Provided entries:
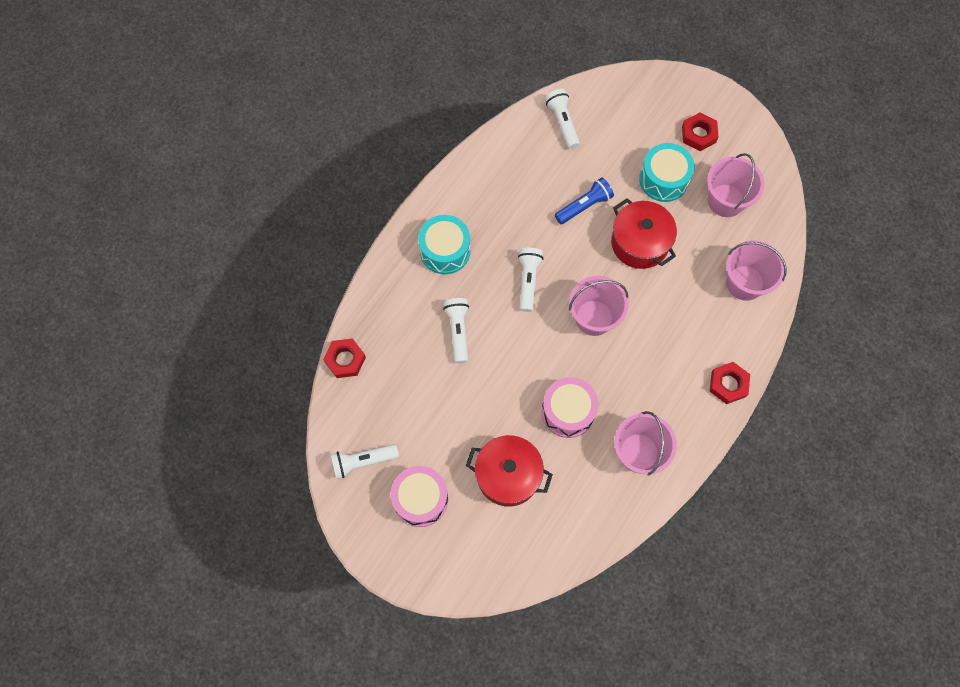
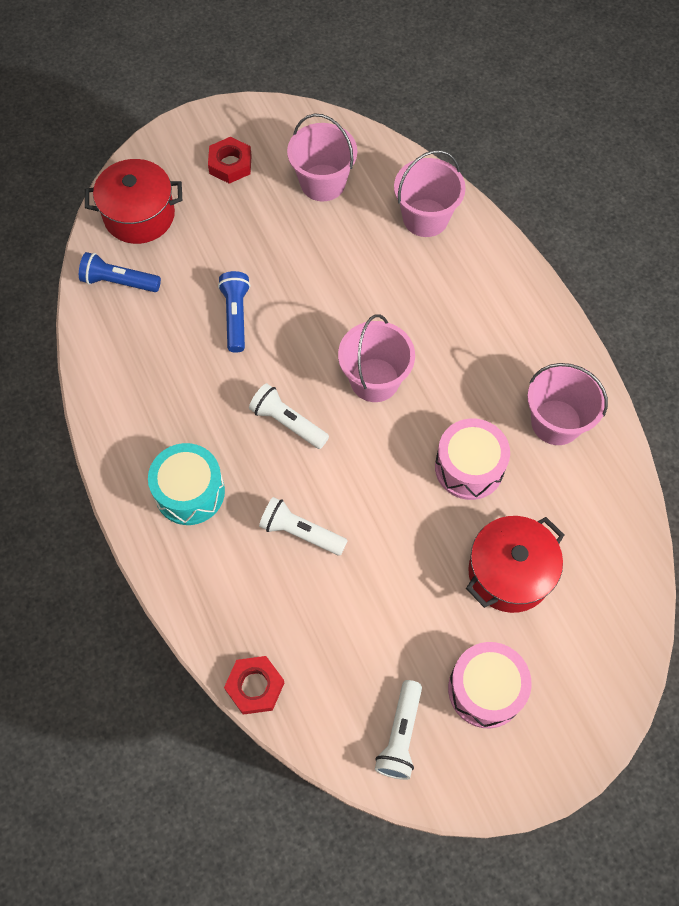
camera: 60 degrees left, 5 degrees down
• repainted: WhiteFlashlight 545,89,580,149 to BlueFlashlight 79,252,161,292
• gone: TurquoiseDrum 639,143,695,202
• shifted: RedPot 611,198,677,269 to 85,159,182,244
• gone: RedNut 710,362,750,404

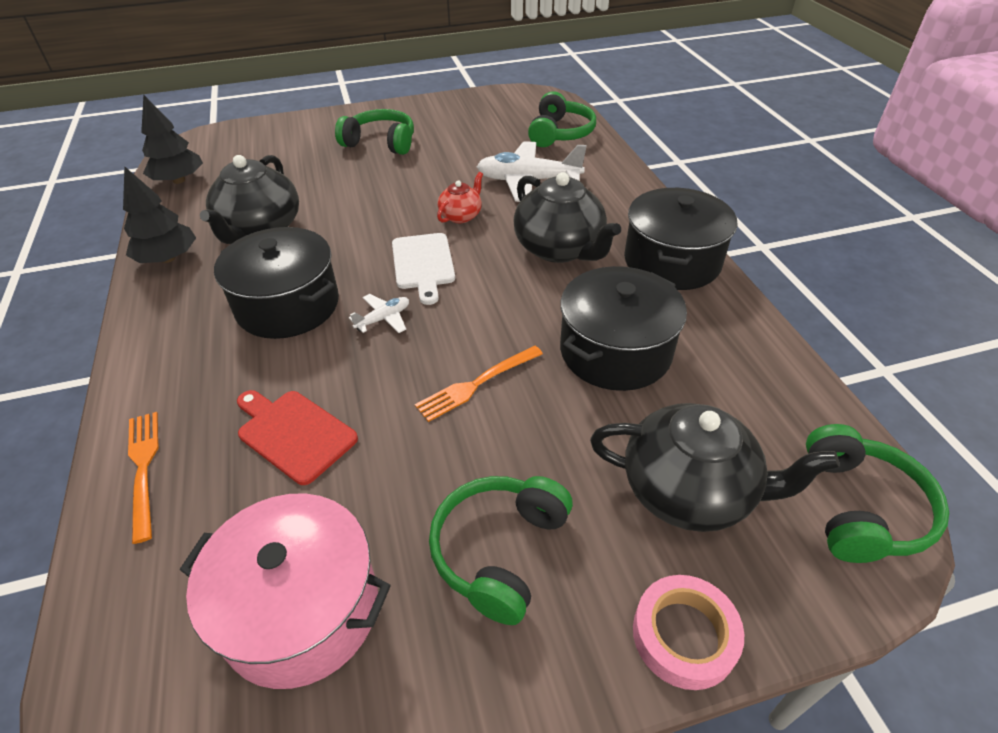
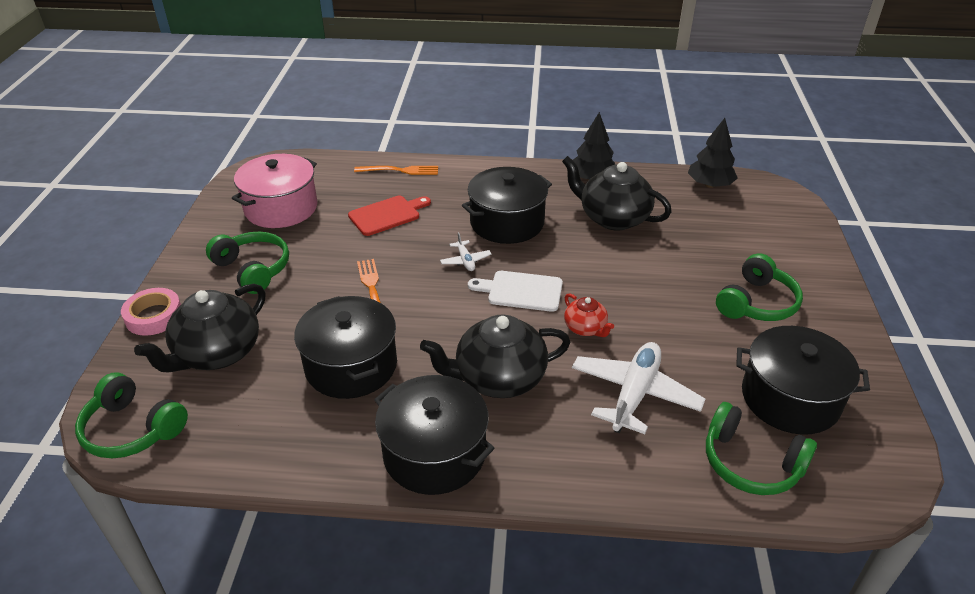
camera: 110 degrees right, 5 degrees down
• new: BlackPot 736,326,870,435

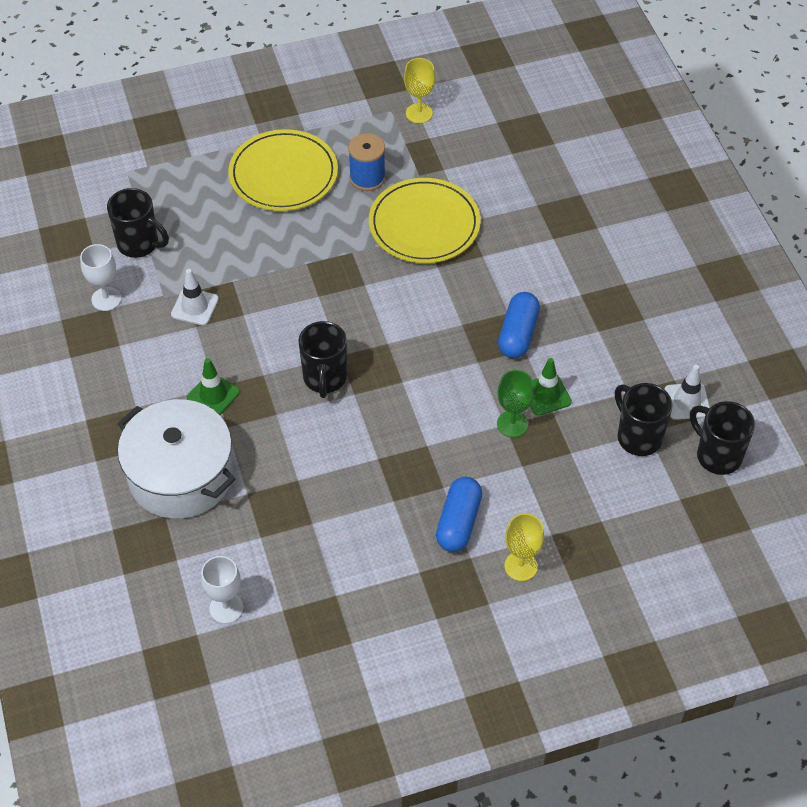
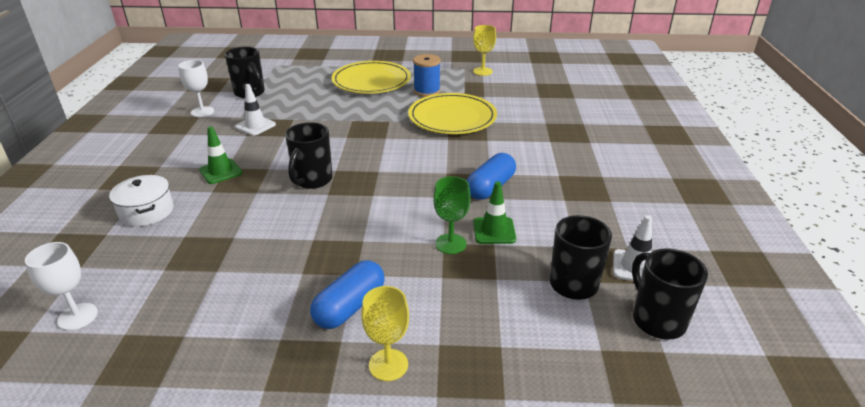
camera: 20 degrees right, 20 degrees down
• scaled: WhitePot 117,399,235,519 = 109,175,174,227 x0.54

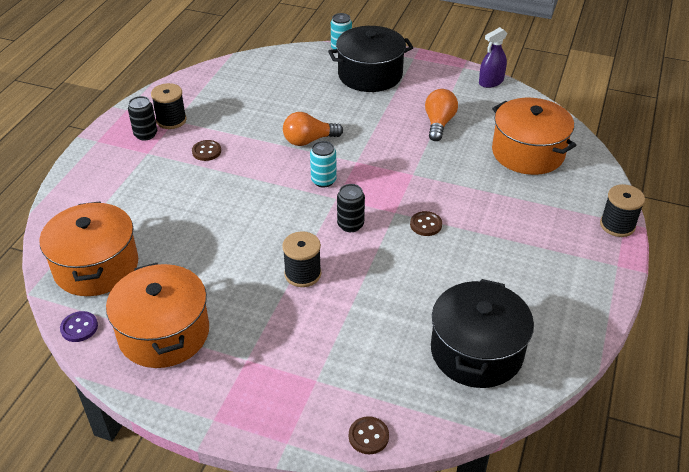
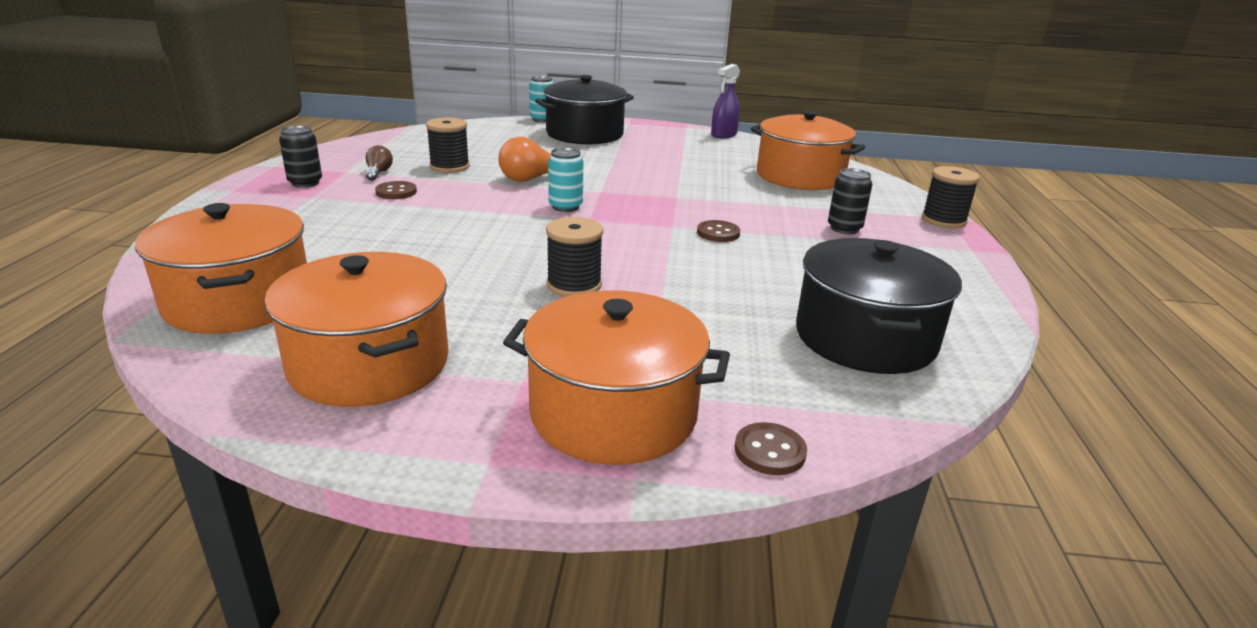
camera: 15 degrees left, 15 degrees down
• shifted: BlackSpool 151,83,187,129 to 426,117,470,173
• gone: OrangeLightBulb 425,89,458,141
• shifted: BlackCan 337,184,365,232 to 828,168,873,234
• gone: PurpleButton 60,311,98,342
• new: BrownLightBulb 366,145,393,181
• new: OrangePot 503,290,730,465

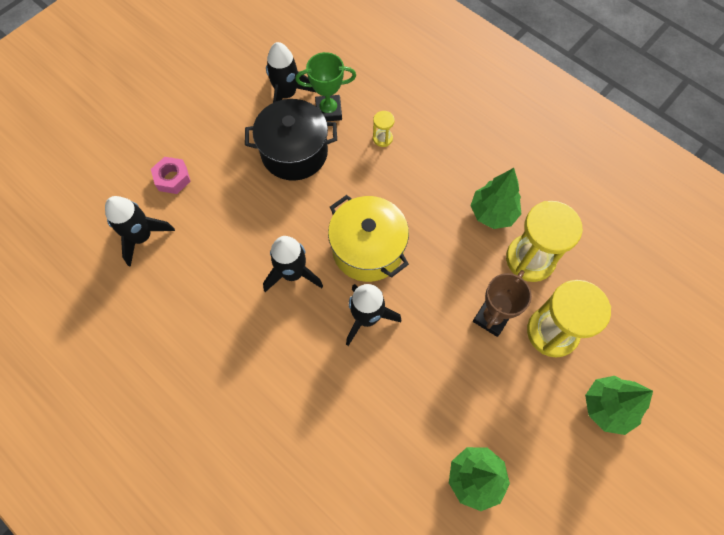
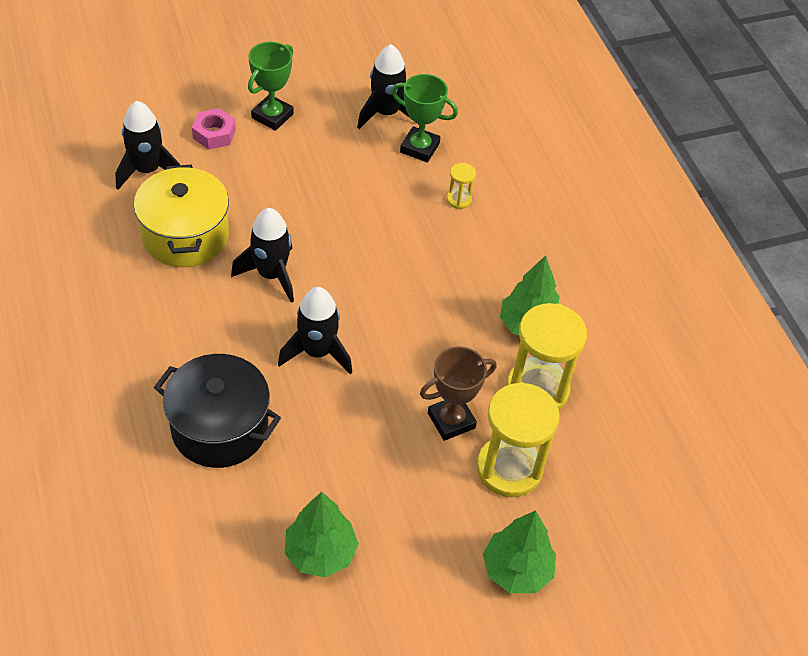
camera: 25 degrees right, 15 degrees down
• shifted: BlackPot 245,99,337,181 to 154,354,281,468
• shifted: YellowPot 328,195,409,282 to 134,165,229,267
• new: GreenTrophy 248,42,293,131

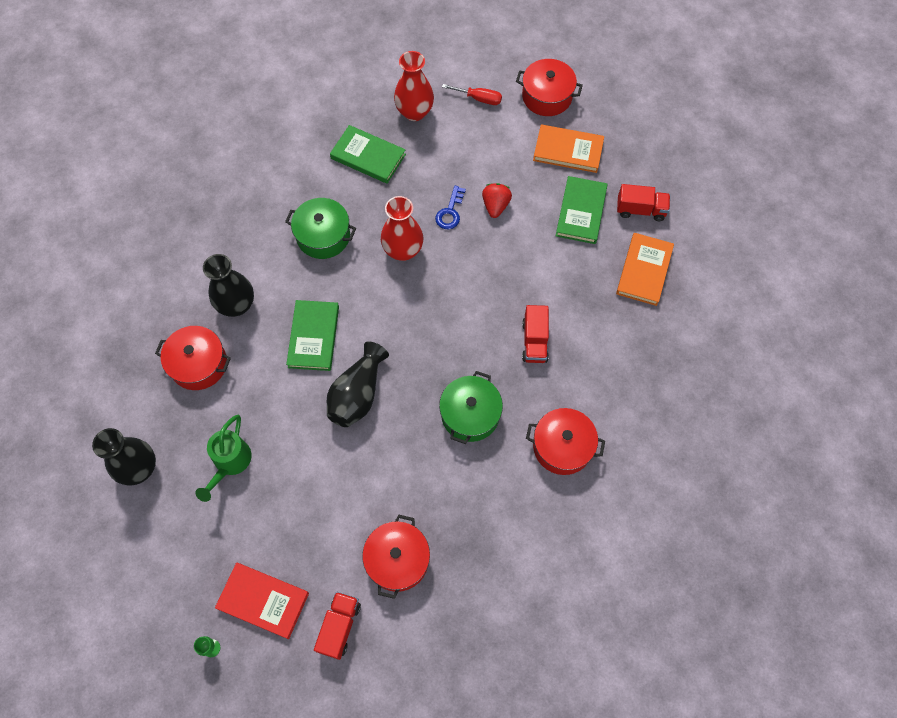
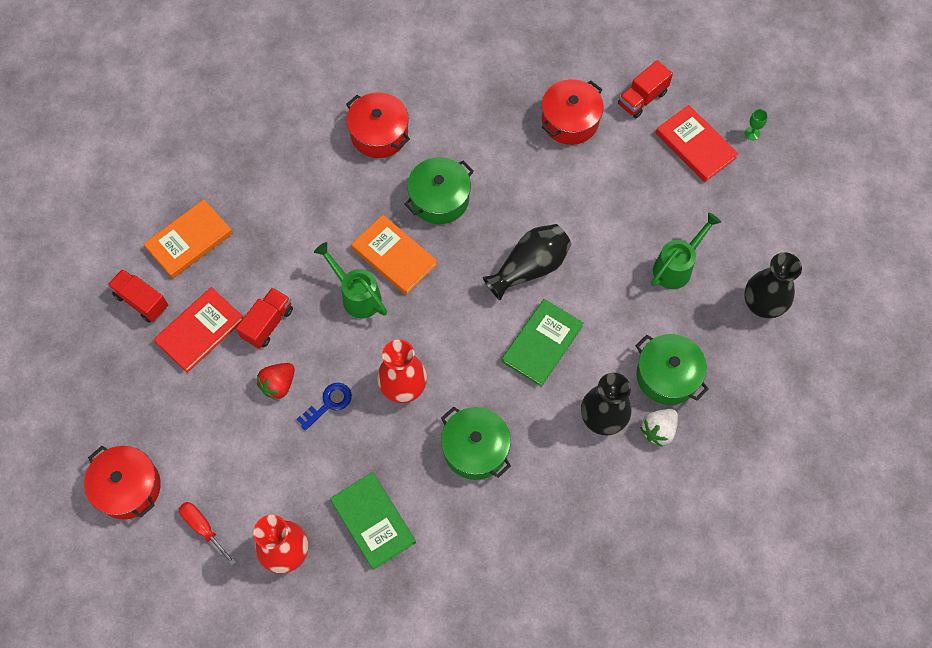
camera: 150 degrees left, 0 degrees up
• shifted: OrangeBook 533,124,604,173 to 351,215,437,295
• repainted: GreenBook 556,176,607,244 to RedBook 154,287,243,373
• shifted: RedTruck 522,305,549,363 to 236,287,293,349
• repainted: RedPot 155,326,231,390 to GreenPot 636,334,709,405
• new: GreenWateringCan 314,242,387,318
• new: WhiteStrawberry 640,409,678,447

About this exercise:
Please output the material above unchanged, apart from removing the pictures.

Output of the exercise:
camera: 60 degrees left, 5 degrees down
• repainted: WhiteFlashlight 545,89,580,149 to BlueFlashlight 79,252,161,292
• gone: TurquoiseDrum 639,143,695,202
• shifted: RedPot 611,198,677,269 to 85,159,182,244
• gone: RedNut 710,362,750,404

camera: 110 degrees right, 5 degrees down
• new: BlackPot 736,326,870,435

camera: 20 degrees right, 20 degrees down
• scaled: WhitePot 117,399,235,519 = 109,175,174,227 x0.54

camera: 15 degrees left, 15 degrees down
• shifted: BlackSpool 151,83,187,129 to 426,117,470,173
• gone: OrangeLightBulb 425,89,458,141
• shifted: BlackCan 337,184,365,232 to 828,168,873,234
• gone: PurpleButton 60,311,98,342
• new: BrownLightBulb 366,145,393,181
• new: OrangePot 503,290,730,465

camera: 25 degrees right, 15 degrees down
• shifted: BlackPot 245,99,337,181 to 154,354,281,468
• shifted: YellowPot 328,195,409,282 to 134,165,229,267
• new: GreenTrophy 248,42,293,131

camera: 150 degrees left, 0 degrees up
• shifted: OrangeBook 533,124,604,173 to 351,215,437,295
• repainted: GreenBook 556,176,607,244 to RedBook 154,287,243,373
• shifted: RedTruck 522,305,549,363 to 236,287,293,349
• repainted: RedPot 155,326,231,390 to GreenPot 636,334,709,405
• new: GreenWateringCan 314,242,387,318
• new: WhiteStrawberry 640,409,678,447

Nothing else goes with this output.